Content starts

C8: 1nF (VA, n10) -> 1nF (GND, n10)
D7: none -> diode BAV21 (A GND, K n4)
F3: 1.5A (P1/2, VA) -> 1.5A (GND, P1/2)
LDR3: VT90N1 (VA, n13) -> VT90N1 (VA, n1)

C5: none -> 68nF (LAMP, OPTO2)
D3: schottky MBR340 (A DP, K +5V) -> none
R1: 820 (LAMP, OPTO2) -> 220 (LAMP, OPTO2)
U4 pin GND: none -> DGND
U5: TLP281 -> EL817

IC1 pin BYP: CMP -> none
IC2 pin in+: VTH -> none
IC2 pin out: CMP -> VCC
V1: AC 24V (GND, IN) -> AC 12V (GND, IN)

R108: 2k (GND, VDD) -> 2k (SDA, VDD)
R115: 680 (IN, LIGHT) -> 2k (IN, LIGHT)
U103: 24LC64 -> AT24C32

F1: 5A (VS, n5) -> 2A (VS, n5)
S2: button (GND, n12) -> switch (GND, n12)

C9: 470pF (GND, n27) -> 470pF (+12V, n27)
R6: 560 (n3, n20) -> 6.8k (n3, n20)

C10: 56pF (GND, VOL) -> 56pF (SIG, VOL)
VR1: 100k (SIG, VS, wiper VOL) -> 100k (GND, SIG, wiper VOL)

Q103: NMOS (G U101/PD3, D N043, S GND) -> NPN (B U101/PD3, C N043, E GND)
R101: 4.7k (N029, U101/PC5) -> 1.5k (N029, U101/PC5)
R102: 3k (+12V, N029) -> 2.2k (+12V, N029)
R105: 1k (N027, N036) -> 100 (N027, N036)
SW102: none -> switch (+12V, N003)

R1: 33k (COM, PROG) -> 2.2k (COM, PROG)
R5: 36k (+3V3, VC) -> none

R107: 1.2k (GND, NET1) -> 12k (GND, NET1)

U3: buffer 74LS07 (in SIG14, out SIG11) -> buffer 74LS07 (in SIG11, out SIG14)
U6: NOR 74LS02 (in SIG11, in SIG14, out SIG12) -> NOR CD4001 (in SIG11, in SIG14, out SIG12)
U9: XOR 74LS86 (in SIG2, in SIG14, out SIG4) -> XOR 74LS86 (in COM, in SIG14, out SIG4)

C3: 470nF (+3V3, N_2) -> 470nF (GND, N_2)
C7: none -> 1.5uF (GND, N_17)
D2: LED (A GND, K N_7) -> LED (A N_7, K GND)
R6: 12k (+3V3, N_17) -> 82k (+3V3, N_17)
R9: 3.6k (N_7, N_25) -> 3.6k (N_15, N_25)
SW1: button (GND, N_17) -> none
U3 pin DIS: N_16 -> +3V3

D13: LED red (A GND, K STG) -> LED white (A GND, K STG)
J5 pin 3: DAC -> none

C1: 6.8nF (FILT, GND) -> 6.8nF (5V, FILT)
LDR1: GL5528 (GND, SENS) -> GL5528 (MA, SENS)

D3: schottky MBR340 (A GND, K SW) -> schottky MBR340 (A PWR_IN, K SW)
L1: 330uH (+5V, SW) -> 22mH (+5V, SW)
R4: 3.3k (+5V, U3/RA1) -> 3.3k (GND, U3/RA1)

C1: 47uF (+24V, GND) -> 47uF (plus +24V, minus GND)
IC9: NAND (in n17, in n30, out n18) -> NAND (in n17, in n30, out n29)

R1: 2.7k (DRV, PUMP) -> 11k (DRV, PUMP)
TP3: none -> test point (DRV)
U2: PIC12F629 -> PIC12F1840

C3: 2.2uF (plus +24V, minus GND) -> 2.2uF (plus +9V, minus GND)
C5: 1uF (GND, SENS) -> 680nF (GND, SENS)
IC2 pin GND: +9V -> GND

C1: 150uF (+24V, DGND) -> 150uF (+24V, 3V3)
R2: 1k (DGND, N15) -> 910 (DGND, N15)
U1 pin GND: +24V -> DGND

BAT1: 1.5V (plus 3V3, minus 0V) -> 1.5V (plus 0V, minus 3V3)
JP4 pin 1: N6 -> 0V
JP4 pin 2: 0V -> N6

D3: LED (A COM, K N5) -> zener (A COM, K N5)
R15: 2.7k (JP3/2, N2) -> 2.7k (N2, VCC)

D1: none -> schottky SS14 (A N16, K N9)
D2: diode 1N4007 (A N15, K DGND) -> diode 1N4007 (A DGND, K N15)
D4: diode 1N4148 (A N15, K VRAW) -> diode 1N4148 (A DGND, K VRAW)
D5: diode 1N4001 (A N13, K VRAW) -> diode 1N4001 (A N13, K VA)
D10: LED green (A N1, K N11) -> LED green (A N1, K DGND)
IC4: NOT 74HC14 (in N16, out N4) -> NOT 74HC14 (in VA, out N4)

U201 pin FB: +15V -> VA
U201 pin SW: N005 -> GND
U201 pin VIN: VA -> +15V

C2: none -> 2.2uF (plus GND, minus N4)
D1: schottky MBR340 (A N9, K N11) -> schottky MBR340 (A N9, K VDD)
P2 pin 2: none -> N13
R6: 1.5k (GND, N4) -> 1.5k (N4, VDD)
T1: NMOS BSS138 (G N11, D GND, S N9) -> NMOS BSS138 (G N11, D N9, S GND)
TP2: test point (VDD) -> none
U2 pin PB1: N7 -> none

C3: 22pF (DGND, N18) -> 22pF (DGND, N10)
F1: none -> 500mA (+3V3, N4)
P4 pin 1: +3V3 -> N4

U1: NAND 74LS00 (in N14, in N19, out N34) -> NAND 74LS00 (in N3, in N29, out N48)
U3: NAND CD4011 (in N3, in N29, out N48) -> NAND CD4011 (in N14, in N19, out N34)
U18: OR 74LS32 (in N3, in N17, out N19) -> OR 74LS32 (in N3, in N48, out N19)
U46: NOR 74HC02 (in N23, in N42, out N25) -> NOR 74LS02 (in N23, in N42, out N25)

Content ends

**Assignment:** Repeat the entries shown above, every one, word for word.

**Answer:**
C8: 1nF (VA, n10) -> 1nF (GND, n10)
D7: none -> diode BAV21 (A GND, K n4)
F3: 1.5A (P1/2, VA) -> 1.5A (GND, P1/2)
LDR3: VT90N1 (VA, n13) -> VT90N1 (VA, n1)

C5: none -> 68nF (LAMP, OPTO2)
D3: schottky MBR340 (A DP, K +5V) -> none
R1: 820 (LAMP, OPTO2) -> 220 (LAMP, OPTO2)
U4 pin GND: none -> DGND
U5: TLP281 -> EL817

IC1 pin BYP: CMP -> none
IC2 pin in+: VTH -> none
IC2 pin out: CMP -> VCC
V1: AC 24V (GND, IN) -> AC 12V (GND, IN)

R108: 2k (GND, VDD) -> 2k (SDA, VDD)
R115: 680 (IN, LIGHT) -> 2k (IN, LIGHT)
U103: 24LC64 -> AT24C32

F1: 5A (VS, n5) -> 2A (VS, n5)
S2: button (GND, n12) -> switch (GND, n12)

C9: 470pF (GND, n27) -> 470pF (+12V, n27)
R6: 560 (n3, n20) -> 6.8k (n3, n20)

C10: 56pF (GND, VOL) -> 56pF (SIG, VOL)
VR1: 100k (SIG, VS, wiper VOL) -> 100k (GND, SIG, wiper VOL)

Q103: NMOS (G U101/PD3, D N043, S GND) -> NPN (B U101/PD3, C N043, E GND)
R101: 4.7k (N029, U101/PC5) -> 1.5k (N029, U101/PC5)
R102: 3k (+12V, N029) -> 2.2k (+12V, N029)
R105: 1k (N027, N036) -> 100 (N027, N036)
SW102: none -> switch (+12V, N003)

R1: 33k (COM, PROG) -> 2.2k (COM, PROG)
R5: 36k (+3V3, VC) -> none

R107: 1.2k (GND, NET1) -> 12k (GND, NET1)

U3: buffer 74LS07 (in SIG14, out SIG11) -> buffer 74LS07 (in SIG11, out SIG14)
U6: NOR 74LS02 (in SIG11, in SIG14, out SIG12) -> NOR CD4001 (in SIG11, in SIG14, out SIG12)
U9: XOR 74LS86 (in SIG2, in SIG14, out SIG4) -> XOR 74LS86 (in COM, in SIG14, out SIG4)

C3: 470nF (+3V3, N_2) -> 470nF (GND, N_2)
C7: none -> 1.5uF (GND, N_17)
D2: LED (A GND, K N_7) -> LED (A N_7, K GND)
R6: 12k (+3V3, N_17) -> 82k (+3V3, N_17)
R9: 3.6k (N_7, N_25) -> 3.6k (N_15, N_25)
SW1: button (GND, N_17) -> none
U3 pin DIS: N_16 -> +3V3

D13: LED red (A GND, K STG) -> LED white (A GND, K STG)
J5 pin 3: DAC -> none

C1: 6.8nF (FILT, GND) -> 6.8nF (5V, FILT)
LDR1: GL5528 (GND, SENS) -> GL5528 (MA, SENS)

D3: schottky MBR340 (A GND, K SW) -> schottky MBR340 (A PWR_IN, K SW)
L1: 330uH (+5V, SW) -> 22mH (+5V, SW)
R4: 3.3k (+5V, U3/RA1) -> 3.3k (GND, U3/RA1)

C1: 47uF (+24V, GND) -> 47uF (plus +24V, minus GND)
IC9: NAND (in n17, in n30, out n18) -> NAND (in n17, in n30, out n29)

R1: 2.7k (DRV, PUMP) -> 11k (DRV, PUMP)
TP3: none -> test point (DRV)
U2: PIC12F629 -> PIC12F1840

C3: 2.2uF (plus +24V, minus GND) -> 2.2uF (plus +9V, minus GND)
C5: 1uF (GND, SENS) -> 680nF (GND, SENS)
IC2 pin GND: +9V -> GND

C1: 150uF (+24V, DGND) -> 150uF (+24V, 3V3)
R2: 1k (DGND, N15) -> 910 (DGND, N15)
U1 pin GND: +24V -> DGND

BAT1: 1.5V (plus 3V3, minus 0V) -> 1.5V (plus 0V, minus 3V3)
JP4 pin 1: N6 -> 0V
JP4 pin 2: 0V -> N6

D3: LED (A COM, K N5) -> zener (A COM, K N5)
R15: 2.7k (JP3/2, N2) -> 2.7k (N2, VCC)

D1: none -> schottky SS14 (A N16, K N9)
D2: diode 1N4007 (A N15, K DGND) -> diode 1N4007 (A DGND, K N15)
D4: diode 1N4148 (A N15, K VRAW) -> diode 1N4148 (A DGND, K VRAW)
D5: diode 1N4001 (A N13, K VRAW) -> diode 1N4001 (A N13, K VA)
D10: LED green (A N1, K N11) -> LED green (A N1, K DGND)
IC4: NOT 74HC14 (in N16, out N4) -> NOT 74HC14 (in VA, out N4)

U201 pin FB: +15V -> VA
U201 pin SW: N005 -> GND
U201 pin VIN: VA -> +15V

C2: none -> 2.2uF (plus GND, minus N4)
D1: schottky MBR340 (A N9, K N11) -> schottky MBR340 (A N9, K VDD)
P2 pin 2: none -> N13
R6: 1.5k (GND, N4) -> 1.5k (N4, VDD)
T1: NMOS BSS138 (G N11, D GND, S N9) -> NMOS BSS138 (G N11, D N9, S GND)
TP2: test point (VDD) -> none
U2 pin PB1: N7 -> none

C3: 22pF (DGND, N18) -> 22pF (DGND, N10)
F1: none -> 500mA (+3V3, N4)
P4 pin 1: +3V3 -> N4

U1: NAND 74LS00 (in N14, in N19, out N34) -> NAND 74LS00 (in N3, in N29, out N48)
U3: NAND CD4011 (in N3, in N29, out N48) -> NAND CD4011 (in N14, in N19, out N34)
U18: OR 74LS32 (in N3, in N17, out N19) -> OR 74LS32 (in N3, in N48, out N19)
U46: NOR 74HC02 (in N23, in N42, out N25) -> NOR 74LS02 (in N23, in N42, out N25)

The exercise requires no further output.